EXERCISE INSTRUCTIONS — Print only the lines below, from the very first to the one containing "none -> blue brick F6:F8 level 1", exactly as they stand. Do not print pictures.

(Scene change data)
§

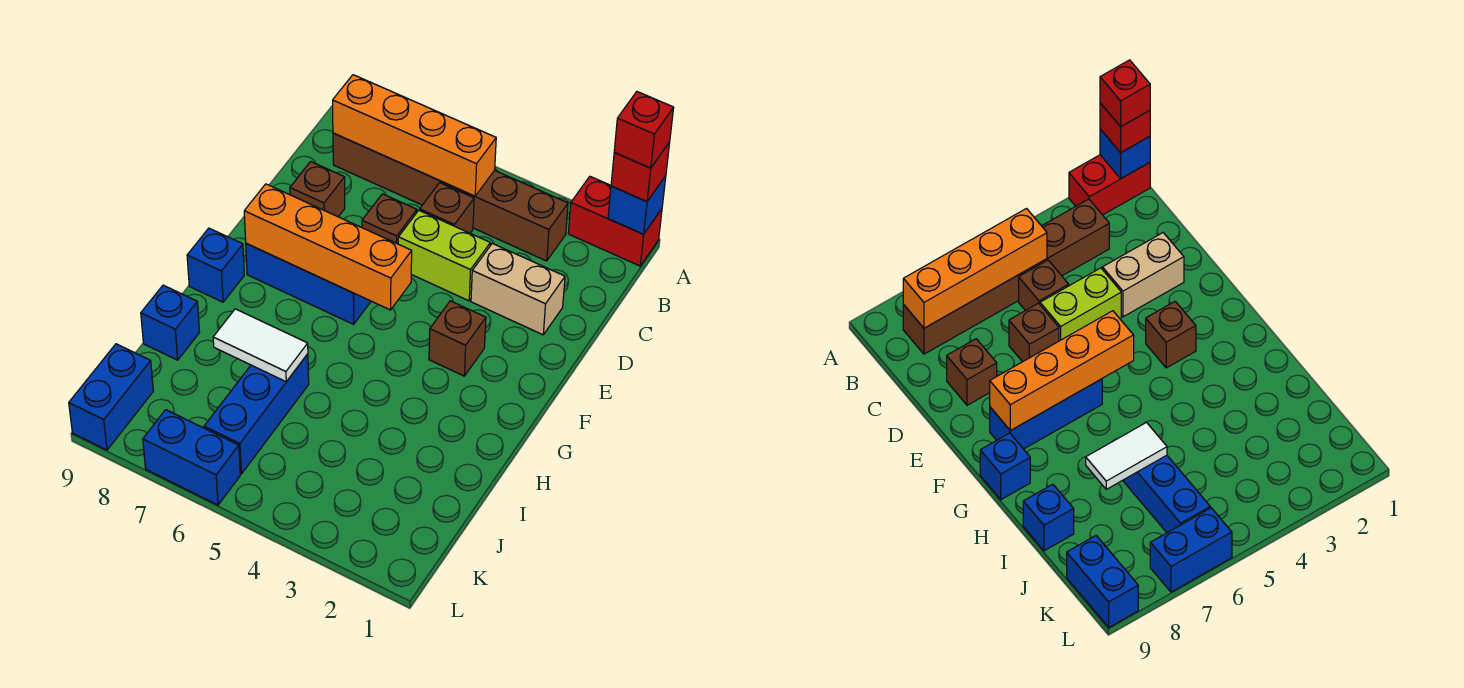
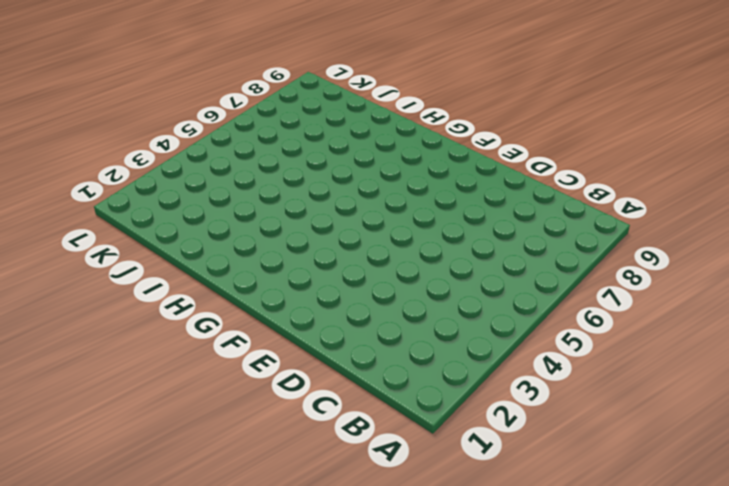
none -> red brick A1:A2 level 1
none -> brown brick B3:B8 level 1
none -> brown brick C5 level 1

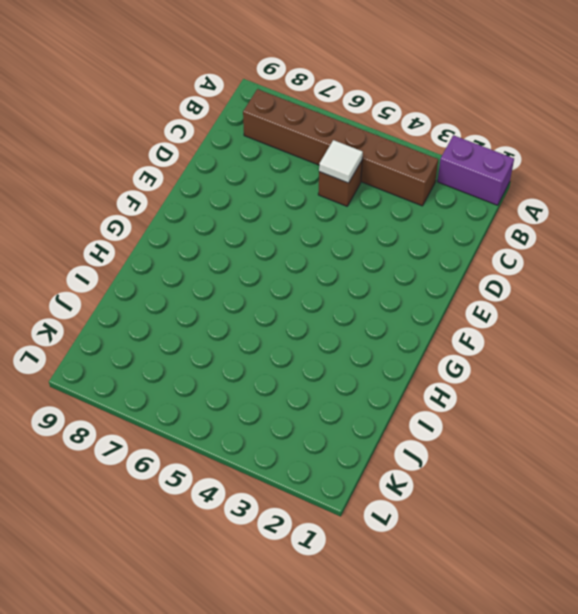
purple brick A1:A2 level 1 -> red brick A1:A2 level 1
white tile C5 level 2 -> none
none -> tan brick D2:D3 level 1
none -> lime brick D4:D5 level 1
none -> brown brick D6 level 1

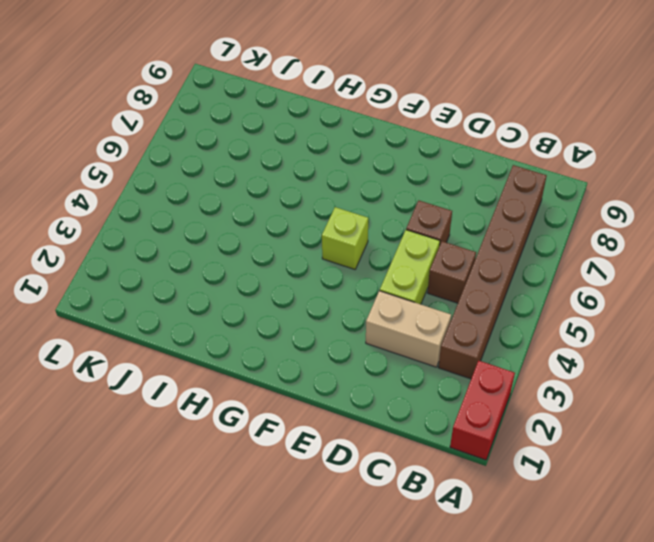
tan brick C3:D3 level 1 -> tan brick D2:D3 level 1
lime brick F5 level 1 -> none
none -> brown brick D8 level 1
none -> brown brick F3 level 1
none -> blue brick F6:F8 level 1

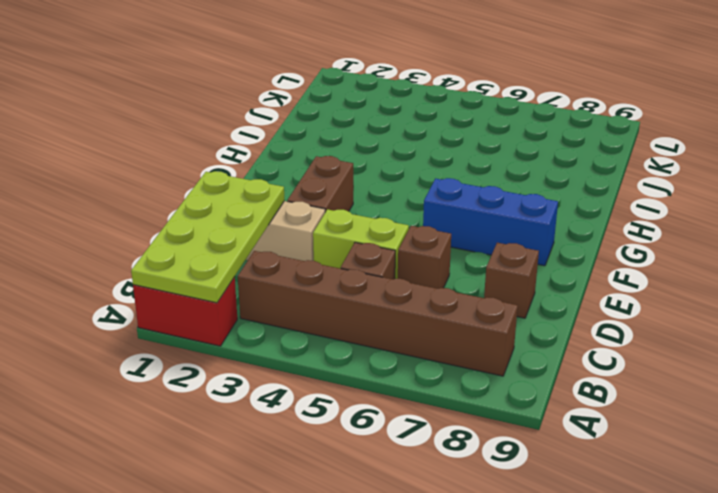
lime plate A1:D2 level 2 -> blue brick A1 level 2
brown brick E3:F3 level 1 -> brown brick F3 level 1
none -> blue brick G9 level 1
none -> blue brick I6:K6 level 1
none -> blue brick I9 level 1

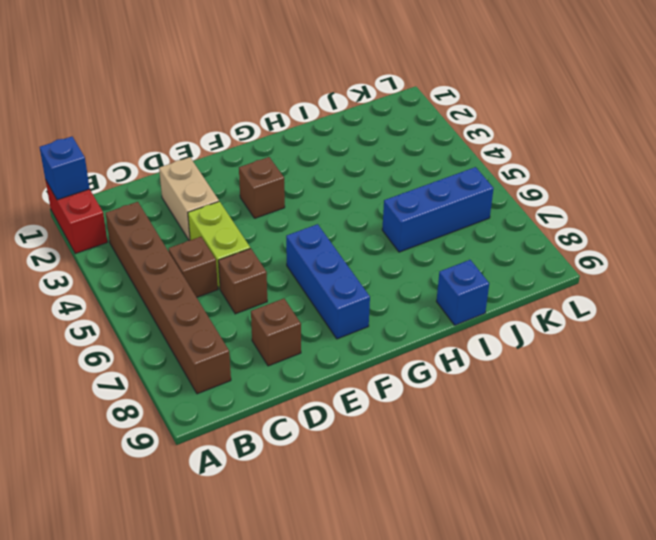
none -> blue brick G9 level 1
none -> blue brick K9:L9 level 1
none -> blue brick L6:L7 level 1

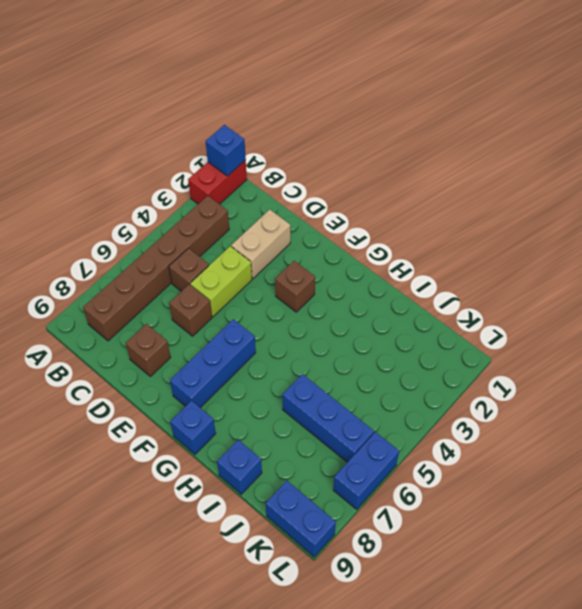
none -> orange brick B5:B8 level 2
none -> orange brick F5:F8 level 2
none -> white tile I6:I7 level 2

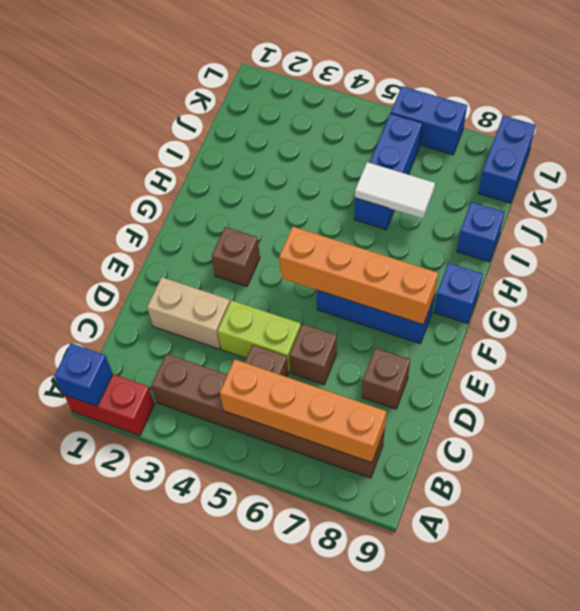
none -> red brick A1 level 3
none -> red brick A1 level 4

§

EXERCISE OUTPUT —
none -> red brick A1:A2 level 1
none -> brown brick B3:B8 level 1
none -> brown brick C5 level 1

purple brick A1:A2 level 1 -> red brick A1:A2 level 1
white tile C5 level 2 -> none
none -> tan brick D2:D3 level 1
none -> lime brick D4:D5 level 1
none -> brown brick D6 level 1

tan brick C3:D3 level 1 -> tan brick D2:D3 level 1
lime brick F5 level 1 -> none
none -> brown brick D8 level 1
none -> brown brick F3 level 1
none -> blue brick F6:F8 level 1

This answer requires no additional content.